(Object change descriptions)
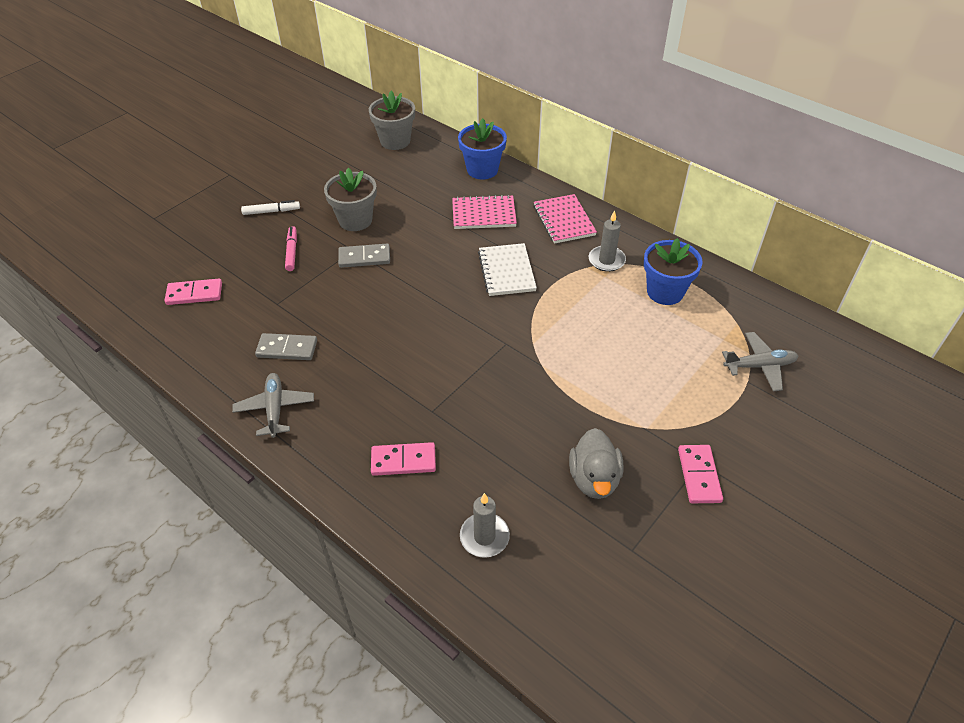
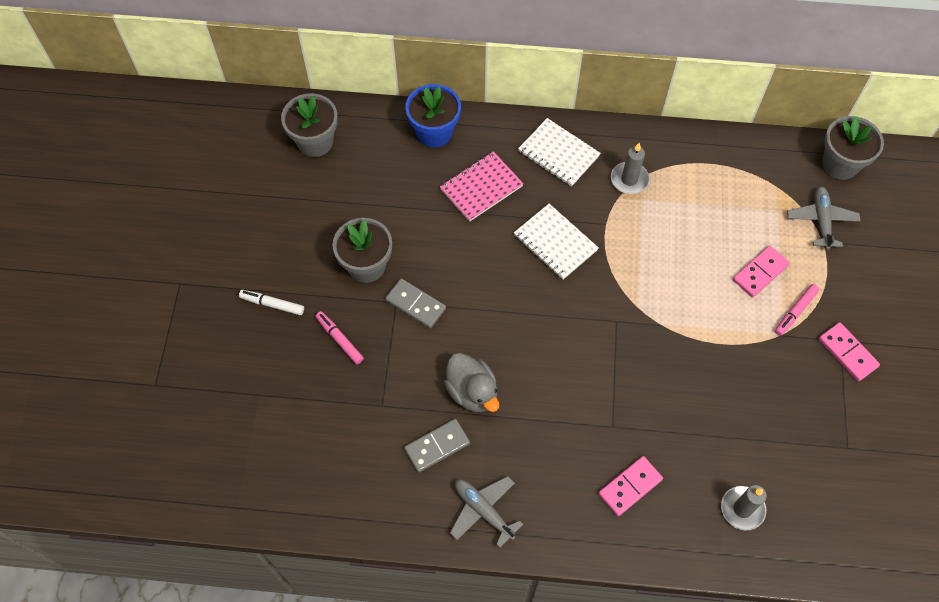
camera: 35 degrees left, 15 degrees up
(194, 294) = (292, 444): pink domino -> pink domino (760, 272)
(271, 211) = (272, 304): white marker -> white marker turned 120 degrees counterclockwise
(364, 258) = (415, 304): grey domino -> grey domino turned 75 degrees clockwise
(564, 220) = (558, 154): pink notebook -> white notebook
(594, 479) = (779, 405): grey duck -> grey duck (472, 392)
(665, 292) = (700, 186): blue flower pot -> none
(673, 418) = (795, 312): none -> pink marker
(759, 366) = (821, 221): grey plane -> grey plane turned 45 degrees counterclockwise
(814, 335) = (840, 164): none -> grey flower pot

• WHAT IS NEEDED: After locating the line with "(759, 366) = (821, 221): grey", output that line and every later one exactly, through the end of the entries above.

• SOLUTION:
(759, 366) = (821, 221): grey plane -> grey plane turned 45 degrees counterclockwise
(814, 335) = (840, 164): none -> grey flower pot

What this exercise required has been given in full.